**Information supplied**.

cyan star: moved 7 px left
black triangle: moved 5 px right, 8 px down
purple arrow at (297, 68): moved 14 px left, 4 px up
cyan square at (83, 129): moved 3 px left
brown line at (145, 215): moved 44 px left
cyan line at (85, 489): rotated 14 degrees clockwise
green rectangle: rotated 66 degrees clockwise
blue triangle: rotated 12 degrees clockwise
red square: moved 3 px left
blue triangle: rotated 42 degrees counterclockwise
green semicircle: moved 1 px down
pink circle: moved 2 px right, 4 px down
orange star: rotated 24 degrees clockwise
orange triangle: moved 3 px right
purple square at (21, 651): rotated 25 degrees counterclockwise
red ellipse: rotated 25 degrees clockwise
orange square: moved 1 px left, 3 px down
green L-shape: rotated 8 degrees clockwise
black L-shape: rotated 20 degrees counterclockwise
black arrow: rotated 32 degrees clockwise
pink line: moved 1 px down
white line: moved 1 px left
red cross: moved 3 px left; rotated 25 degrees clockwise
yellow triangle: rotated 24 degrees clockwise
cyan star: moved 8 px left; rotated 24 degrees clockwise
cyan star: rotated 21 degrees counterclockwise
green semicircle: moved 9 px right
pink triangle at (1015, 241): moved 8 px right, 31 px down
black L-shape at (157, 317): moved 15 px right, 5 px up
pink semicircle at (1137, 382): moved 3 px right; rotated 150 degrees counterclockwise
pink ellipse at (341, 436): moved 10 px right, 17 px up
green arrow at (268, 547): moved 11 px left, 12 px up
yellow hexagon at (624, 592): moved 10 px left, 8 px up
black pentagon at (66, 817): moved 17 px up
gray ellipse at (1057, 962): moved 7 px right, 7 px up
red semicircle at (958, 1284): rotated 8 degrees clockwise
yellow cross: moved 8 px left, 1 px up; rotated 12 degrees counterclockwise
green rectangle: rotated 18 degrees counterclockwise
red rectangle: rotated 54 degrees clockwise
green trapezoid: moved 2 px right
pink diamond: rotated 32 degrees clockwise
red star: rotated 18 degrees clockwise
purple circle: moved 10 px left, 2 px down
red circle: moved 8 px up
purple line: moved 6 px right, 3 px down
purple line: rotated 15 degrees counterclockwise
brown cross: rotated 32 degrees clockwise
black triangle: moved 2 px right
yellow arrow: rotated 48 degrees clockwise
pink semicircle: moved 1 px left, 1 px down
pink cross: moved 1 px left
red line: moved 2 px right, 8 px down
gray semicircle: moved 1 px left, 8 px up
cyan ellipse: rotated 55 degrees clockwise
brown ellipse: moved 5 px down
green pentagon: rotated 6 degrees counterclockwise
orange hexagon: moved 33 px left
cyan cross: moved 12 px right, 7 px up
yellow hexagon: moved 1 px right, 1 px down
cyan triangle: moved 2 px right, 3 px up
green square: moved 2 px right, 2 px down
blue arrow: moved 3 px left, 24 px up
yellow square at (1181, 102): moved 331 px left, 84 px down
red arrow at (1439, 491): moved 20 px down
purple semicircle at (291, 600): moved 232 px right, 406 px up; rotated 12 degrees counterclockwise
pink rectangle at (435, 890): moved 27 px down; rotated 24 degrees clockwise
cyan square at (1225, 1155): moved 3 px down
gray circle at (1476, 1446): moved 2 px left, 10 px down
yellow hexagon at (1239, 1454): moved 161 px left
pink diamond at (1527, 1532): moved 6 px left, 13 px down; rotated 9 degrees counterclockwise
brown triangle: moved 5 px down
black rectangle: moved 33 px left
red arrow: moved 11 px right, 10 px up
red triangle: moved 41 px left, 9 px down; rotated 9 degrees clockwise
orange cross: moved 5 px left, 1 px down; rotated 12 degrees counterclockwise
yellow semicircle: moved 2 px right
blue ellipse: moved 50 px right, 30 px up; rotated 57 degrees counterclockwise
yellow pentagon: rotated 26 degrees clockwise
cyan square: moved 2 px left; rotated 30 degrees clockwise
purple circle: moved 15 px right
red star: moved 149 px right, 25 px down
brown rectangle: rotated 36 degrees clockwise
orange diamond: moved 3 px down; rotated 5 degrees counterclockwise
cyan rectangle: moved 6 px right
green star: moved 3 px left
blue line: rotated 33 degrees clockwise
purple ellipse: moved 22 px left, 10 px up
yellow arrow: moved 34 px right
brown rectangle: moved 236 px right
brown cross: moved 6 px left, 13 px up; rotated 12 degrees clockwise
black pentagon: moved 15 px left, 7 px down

**Exercise objective**. Format every line of the records above as a JSON list of strings, one string per line, leaving out blank lines.

**Full output**.
[
  "cyan star: moved 7 px left",
  "black triangle: moved 5 px right, 8 px down",
  "purple arrow at (297, 68): moved 14 px left, 4 px up",
  "cyan square at (83, 129): moved 3 px left",
  "brown line at (145, 215): moved 44 px left",
  "cyan line at (85, 489): rotated 14 degrees clockwise",
  "green rectangle: rotated 66 degrees clockwise",
  "blue triangle: rotated 12 degrees clockwise",
  "red square: moved 3 px left",
  "blue triangle: rotated 42 degrees counterclockwise",
  "green semicircle: moved 1 px down",
  "pink circle: moved 2 px right, 4 px down",
  "orange star: rotated 24 degrees clockwise",
  "orange triangle: moved 3 px right",
  "purple square at (21, 651): rotated 25 degrees counterclockwise",
  "red ellipse: rotated 25 degrees clockwise",
  "orange square: moved 1 px left, 3 px down",
  "green L-shape: rotated 8 degrees clockwise",
  "black L-shape: rotated 20 degrees counterclockwise",
  "black arrow: rotated 32 degrees clockwise",
  "pink line: moved 1 px down",
  "white line: moved 1 px left",
  "red cross: moved 3 px left; rotated 25 degrees clockwise",
  "yellow triangle: rotated 24 degrees clockwise",
  "cyan star: moved 8 px left; rotated 24 degrees clockwise",
  "cyan star: rotated 21 degrees counterclockwise",
  "green semicircle: moved 9 px right",
  "pink triangle at (1015, 241): moved 8 px right, 31 px down",
  "black L-shape at (157, 317): moved 15 px right, 5 px up",
  "pink semicircle at (1137, 382): moved 3 px right; rotated 150 degrees counterclockwise",
  "pink ellipse at (341, 436): moved 10 px right, 17 px up",
  "green arrow at (268, 547): moved 11 px left, 12 px up",
  "yellow hexagon at (624, 592): moved 10 px left, 8 px up",
  "black pentagon at (66, 817): moved 17 px up",
  "gray ellipse at (1057, 962): moved 7 px right, 7 px up",
  "red semicircle at (958, 1284): rotated 8 degrees clockwise",
  "yellow cross: moved 8 px left, 1 px up; rotated 12 degrees counterclockwise",
  "green rectangle: rotated 18 degrees counterclockwise",
  "red rectangle: rotated 54 degrees clockwise",
  "green trapezoid: moved 2 px right",
  "pink diamond: rotated 32 degrees clockwise",
  "red star: rotated 18 degrees clockwise",
  "purple circle: moved 10 px left, 2 px down",
  "red circle: moved 8 px up",
  "purple line: moved 6 px right, 3 px down",
  "purple line: rotated 15 degrees counterclockwise",
  "brown cross: rotated 32 degrees clockwise",
  "black triangle: moved 2 px right",
  "yellow arrow: rotated 48 degrees clockwise",
  "pink semicircle: moved 1 px left, 1 px down",
  "pink cross: moved 1 px left",
  "red line: moved 2 px right, 8 px down",
  "gray semicircle: moved 1 px left, 8 px up",
  "cyan ellipse: rotated 55 degrees clockwise",
  "brown ellipse: moved 5 px down",
  "green pentagon: rotated 6 degrees counterclockwise",
  "orange hexagon: moved 33 px left",
  "cyan cross: moved 12 px right, 7 px up",
  "yellow hexagon: moved 1 px right, 1 px down",
  "cyan triangle: moved 2 px right, 3 px up",
  "green square: moved 2 px right, 2 px down",
  "blue arrow: moved 3 px left, 24 px up",
  "yellow square at (1181, 102): moved 331 px left, 84 px down",
  "red arrow at (1439, 491): moved 20 px down",
  "purple semicircle at (291, 600): moved 232 px right, 406 px up; rotated 12 degrees counterclockwise",
  "pink rectangle at (435, 890): moved 27 px down; rotated 24 degrees clockwise",
  "cyan square at (1225, 1155): moved 3 px down",
  "gray circle at (1476, 1446): moved 2 px left, 10 px down",
  "yellow hexagon at (1239, 1454): moved 161 px left",
  "pink diamond at (1527, 1532): moved 6 px left, 13 px down; rotated 9 degrees counterclockwise",
  "brown triangle: moved 5 px down",
  "black rectangle: moved 33 px left",
  "red arrow: moved 11 px right, 10 px up",
  "red triangle: moved 41 px left, 9 px down; rotated 9 degrees clockwise",
  "orange cross: moved 5 px left, 1 px down; rotated 12 degrees counterclockwise",
  "yellow semicircle: moved 2 px right",
  "blue ellipse: moved 50 px right, 30 px up; rotated 57 degrees counterclockwise",
  "yellow pentagon: rotated 26 degrees clockwise",
  "cyan square: moved 2 px left; rotated 30 degrees clockwise",
  "purple circle: moved 15 px right",
  "red star: moved 149 px right, 25 px down",
  "brown rectangle: rotated 36 degrees clockwise",
  "orange diamond: moved 3 px down; rotated 5 degrees counterclockwise",
  "cyan rectangle: moved 6 px right",
  "green star: moved 3 px left",
  "blue line: rotated 33 degrees clockwise",
  "purple ellipse: moved 22 px left, 10 px up",
  "yellow arrow: moved 34 px right",
  "brown rectangle: moved 236 px right",
  "brown cross: moved 6 px left, 13 px up; rotated 12 degrees clockwise",
  "black pentagon: moved 15 px left, 7 px down"
]